AIM OF THE TASK:
Set down the lines of the data exactly, starting at the first and stopping after the line containing "J3 pin 1: GND -> 3V3".

Saved entries:
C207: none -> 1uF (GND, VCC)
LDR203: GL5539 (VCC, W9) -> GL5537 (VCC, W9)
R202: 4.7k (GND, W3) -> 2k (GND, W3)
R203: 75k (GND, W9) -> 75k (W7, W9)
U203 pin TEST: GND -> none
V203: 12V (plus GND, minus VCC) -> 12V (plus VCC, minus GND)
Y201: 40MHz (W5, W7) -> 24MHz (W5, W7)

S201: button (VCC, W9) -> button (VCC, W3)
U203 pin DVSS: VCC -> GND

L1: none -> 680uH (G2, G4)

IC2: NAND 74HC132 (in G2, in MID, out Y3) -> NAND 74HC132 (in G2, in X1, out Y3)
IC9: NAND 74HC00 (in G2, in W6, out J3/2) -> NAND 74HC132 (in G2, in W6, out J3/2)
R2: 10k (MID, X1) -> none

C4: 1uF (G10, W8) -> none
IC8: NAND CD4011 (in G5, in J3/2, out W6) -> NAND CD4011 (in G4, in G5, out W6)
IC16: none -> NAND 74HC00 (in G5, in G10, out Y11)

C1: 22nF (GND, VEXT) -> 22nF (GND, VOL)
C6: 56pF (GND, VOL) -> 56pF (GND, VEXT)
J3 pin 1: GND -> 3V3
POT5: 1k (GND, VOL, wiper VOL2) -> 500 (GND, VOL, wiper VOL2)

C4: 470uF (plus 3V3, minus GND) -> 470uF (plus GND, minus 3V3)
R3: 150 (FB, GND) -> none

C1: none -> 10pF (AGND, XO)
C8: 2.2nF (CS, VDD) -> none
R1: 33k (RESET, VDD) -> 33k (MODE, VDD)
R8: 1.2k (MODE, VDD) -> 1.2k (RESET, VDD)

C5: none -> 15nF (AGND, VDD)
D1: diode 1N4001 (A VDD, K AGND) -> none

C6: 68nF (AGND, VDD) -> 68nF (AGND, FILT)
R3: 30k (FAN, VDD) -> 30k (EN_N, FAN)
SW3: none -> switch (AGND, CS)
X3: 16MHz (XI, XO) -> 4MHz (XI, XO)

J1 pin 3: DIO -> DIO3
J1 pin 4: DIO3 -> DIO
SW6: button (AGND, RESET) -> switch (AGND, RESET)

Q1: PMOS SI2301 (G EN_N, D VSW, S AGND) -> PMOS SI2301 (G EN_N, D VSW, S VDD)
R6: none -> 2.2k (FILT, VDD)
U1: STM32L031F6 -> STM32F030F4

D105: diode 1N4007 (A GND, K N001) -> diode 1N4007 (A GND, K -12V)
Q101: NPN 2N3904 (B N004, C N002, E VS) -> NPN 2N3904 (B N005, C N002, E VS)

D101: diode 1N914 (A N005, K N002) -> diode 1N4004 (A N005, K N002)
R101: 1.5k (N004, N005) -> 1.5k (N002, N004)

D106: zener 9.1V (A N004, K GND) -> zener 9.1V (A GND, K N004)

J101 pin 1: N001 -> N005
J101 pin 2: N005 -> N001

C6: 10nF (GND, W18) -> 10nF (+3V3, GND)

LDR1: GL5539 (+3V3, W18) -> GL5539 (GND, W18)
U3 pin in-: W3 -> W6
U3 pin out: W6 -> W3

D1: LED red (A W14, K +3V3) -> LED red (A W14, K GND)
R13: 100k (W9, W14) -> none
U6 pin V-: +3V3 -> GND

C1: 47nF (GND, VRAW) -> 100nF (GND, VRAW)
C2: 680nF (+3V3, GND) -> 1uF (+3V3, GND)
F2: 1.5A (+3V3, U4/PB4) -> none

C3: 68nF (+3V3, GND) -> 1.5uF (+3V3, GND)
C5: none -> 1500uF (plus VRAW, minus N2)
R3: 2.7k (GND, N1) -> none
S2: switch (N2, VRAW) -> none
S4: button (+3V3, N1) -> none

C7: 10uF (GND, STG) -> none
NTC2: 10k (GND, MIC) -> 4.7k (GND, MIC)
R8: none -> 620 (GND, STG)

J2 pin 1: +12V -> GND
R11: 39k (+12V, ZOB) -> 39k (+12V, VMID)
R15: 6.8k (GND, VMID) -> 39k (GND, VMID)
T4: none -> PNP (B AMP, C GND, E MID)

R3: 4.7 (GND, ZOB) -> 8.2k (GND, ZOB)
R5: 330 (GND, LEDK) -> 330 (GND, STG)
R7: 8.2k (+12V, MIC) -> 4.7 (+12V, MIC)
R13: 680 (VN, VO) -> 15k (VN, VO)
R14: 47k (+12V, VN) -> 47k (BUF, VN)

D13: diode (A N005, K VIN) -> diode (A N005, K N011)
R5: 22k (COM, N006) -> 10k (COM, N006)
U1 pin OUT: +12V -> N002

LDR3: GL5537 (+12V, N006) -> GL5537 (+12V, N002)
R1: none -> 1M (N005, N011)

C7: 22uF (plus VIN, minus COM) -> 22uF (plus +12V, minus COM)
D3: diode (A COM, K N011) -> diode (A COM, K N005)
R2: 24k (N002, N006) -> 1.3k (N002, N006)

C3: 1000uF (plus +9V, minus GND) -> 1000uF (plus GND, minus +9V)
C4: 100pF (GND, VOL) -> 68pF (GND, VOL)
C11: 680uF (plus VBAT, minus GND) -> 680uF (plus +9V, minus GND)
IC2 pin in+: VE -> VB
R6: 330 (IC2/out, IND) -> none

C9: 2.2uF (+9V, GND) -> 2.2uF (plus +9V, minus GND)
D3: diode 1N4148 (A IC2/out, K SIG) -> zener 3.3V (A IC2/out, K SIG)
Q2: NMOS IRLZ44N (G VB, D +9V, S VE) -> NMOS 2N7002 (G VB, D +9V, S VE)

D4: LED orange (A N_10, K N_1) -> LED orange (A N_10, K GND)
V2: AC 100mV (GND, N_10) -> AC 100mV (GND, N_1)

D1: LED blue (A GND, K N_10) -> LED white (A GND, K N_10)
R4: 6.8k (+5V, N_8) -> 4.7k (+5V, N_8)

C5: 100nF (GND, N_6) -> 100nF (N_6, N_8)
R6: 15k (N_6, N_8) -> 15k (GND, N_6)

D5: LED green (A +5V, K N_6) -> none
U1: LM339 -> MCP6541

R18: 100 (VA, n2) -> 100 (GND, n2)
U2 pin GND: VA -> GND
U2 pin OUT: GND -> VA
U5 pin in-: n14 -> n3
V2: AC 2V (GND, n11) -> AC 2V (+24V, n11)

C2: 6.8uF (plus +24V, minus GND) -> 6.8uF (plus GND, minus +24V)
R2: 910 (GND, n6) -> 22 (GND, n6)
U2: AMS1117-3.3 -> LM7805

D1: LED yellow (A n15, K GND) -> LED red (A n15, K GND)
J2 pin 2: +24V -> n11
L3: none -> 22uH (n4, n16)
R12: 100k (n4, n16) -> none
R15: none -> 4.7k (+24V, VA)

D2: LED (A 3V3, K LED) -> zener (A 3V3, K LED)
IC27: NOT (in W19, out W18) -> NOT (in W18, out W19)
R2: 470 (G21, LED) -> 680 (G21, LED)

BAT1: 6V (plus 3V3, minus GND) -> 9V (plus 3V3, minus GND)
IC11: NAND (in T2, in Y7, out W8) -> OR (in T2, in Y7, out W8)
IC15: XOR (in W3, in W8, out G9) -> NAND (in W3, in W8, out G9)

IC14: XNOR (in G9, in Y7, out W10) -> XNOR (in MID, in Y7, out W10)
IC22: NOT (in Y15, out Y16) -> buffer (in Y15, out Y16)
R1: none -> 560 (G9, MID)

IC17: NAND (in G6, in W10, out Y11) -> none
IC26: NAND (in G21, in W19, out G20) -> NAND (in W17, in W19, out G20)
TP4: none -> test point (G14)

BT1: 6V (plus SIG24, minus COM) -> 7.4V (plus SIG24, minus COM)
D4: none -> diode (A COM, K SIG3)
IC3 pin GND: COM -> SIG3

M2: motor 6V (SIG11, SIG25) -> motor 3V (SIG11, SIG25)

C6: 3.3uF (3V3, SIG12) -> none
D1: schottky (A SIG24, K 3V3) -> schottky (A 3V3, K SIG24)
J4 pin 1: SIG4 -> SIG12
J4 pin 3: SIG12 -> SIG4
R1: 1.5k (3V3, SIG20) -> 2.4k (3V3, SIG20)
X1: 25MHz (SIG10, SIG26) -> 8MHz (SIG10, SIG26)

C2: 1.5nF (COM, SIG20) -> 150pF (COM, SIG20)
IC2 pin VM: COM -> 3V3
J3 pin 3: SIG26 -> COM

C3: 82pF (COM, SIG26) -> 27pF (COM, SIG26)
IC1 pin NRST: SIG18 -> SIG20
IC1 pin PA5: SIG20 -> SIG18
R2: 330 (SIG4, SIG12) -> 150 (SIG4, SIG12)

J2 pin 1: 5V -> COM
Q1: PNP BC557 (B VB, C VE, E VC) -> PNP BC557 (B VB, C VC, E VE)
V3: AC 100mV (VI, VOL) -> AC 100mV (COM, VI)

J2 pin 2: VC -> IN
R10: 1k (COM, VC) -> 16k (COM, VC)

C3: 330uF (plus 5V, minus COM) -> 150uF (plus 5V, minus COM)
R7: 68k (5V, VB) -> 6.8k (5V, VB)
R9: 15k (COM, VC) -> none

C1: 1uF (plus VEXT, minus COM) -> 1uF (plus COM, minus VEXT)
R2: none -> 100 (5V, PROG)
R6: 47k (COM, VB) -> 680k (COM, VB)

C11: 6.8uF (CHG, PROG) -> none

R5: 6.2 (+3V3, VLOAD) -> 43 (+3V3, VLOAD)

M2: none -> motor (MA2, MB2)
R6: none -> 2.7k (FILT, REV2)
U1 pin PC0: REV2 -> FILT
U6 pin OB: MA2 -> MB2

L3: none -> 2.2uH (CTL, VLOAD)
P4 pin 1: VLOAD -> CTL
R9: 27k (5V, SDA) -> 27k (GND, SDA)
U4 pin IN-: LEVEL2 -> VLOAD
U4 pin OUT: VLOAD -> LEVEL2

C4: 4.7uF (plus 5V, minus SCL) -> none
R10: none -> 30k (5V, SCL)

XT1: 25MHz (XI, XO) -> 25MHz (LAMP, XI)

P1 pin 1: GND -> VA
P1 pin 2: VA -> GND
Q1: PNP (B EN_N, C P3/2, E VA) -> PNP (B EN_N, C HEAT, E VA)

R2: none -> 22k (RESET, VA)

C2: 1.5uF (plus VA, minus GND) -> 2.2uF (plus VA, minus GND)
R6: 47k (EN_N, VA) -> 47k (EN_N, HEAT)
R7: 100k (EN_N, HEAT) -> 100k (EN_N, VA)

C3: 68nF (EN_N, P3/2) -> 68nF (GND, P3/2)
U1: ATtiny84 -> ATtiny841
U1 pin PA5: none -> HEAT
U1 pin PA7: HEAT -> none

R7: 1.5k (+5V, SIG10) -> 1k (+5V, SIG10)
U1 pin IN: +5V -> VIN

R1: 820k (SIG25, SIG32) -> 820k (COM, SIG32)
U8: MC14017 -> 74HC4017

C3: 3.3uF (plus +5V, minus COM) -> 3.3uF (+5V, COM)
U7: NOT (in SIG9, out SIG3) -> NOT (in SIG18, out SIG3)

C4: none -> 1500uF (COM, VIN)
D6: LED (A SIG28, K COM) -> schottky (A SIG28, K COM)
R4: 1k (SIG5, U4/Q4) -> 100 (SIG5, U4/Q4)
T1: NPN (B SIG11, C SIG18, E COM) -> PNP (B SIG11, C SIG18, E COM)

ANSWER SPACE:
C207: none -> 1uF (GND, VCC)
LDR203: GL5539 (VCC, W9) -> GL5537 (VCC, W9)
R202: 4.7k (GND, W3) -> 2k (GND, W3)
R203: 75k (GND, W9) -> 75k (W7, W9)
U203 pin TEST: GND -> none
V203: 12V (plus GND, minus VCC) -> 12V (plus VCC, minus GND)
Y201: 40MHz (W5, W7) -> 24MHz (W5, W7)

S201: button (VCC, W9) -> button (VCC, W3)
U203 pin DVSS: VCC -> GND

L1: none -> 680uH (G2, G4)

IC2: NAND 74HC132 (in G2, in MID, out Y3) -> NAND 74HC132 (in G2, in X1, out Y3)
IC9: NAND 74HC00 (in G2, in W6, out J3/2) -> NAND 74HC132 (in G2, in W6, out J3/2)
R2: 10k (MID, X1) -> none

C4: 1uF (G10, W8) -> none
IC8: NAND CD4011 (in G5, in J3/2, out W6) -> NAND CD4011 (in G4, in G5, out W6)
IC16: none -> NAND 74HC00 (in G5, in G10, out Y11)

C1: 22nF (GND, VEXT) -> 22nF (GND, VOL)
C6: 56pF (GND, VOL) -> 56pF (GND, VEXT)
J3 pin 1: GND -> 3V3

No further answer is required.